§ Exercise directions
Find the line in the entries below that contains "brown diamond: (125, 93)". Repeat it exactly, and every line after it through the line that contains "gray square: (41, 164)".

§ Data excerpts
******
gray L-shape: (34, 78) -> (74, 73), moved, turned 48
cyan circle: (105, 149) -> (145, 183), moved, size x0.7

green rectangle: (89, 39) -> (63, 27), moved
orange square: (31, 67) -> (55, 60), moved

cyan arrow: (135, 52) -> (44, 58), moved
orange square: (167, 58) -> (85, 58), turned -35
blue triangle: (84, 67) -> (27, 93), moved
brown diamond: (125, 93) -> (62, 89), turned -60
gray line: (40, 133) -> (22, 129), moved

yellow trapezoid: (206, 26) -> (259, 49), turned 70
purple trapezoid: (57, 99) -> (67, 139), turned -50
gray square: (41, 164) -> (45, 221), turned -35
******
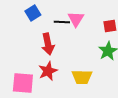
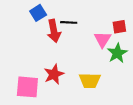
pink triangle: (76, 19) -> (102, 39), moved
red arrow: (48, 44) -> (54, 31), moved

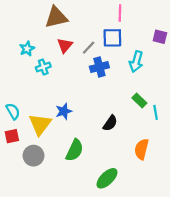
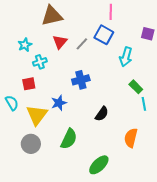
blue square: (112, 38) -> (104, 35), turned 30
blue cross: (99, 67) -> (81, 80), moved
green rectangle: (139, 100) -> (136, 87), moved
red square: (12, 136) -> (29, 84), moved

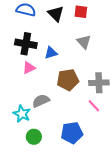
******
§ Task result
brown diamond: (125, 93) -> (62, 89), turned -60
gray line: (40, 133) -> (22, 129), moved

yellow trapezoid: (206, 26) -> (259, 49), turned 70
purple trapezoid: (57, 99) -> (67, 139), turned -50
gray square: (41, 164) -> (45, 221), turned -35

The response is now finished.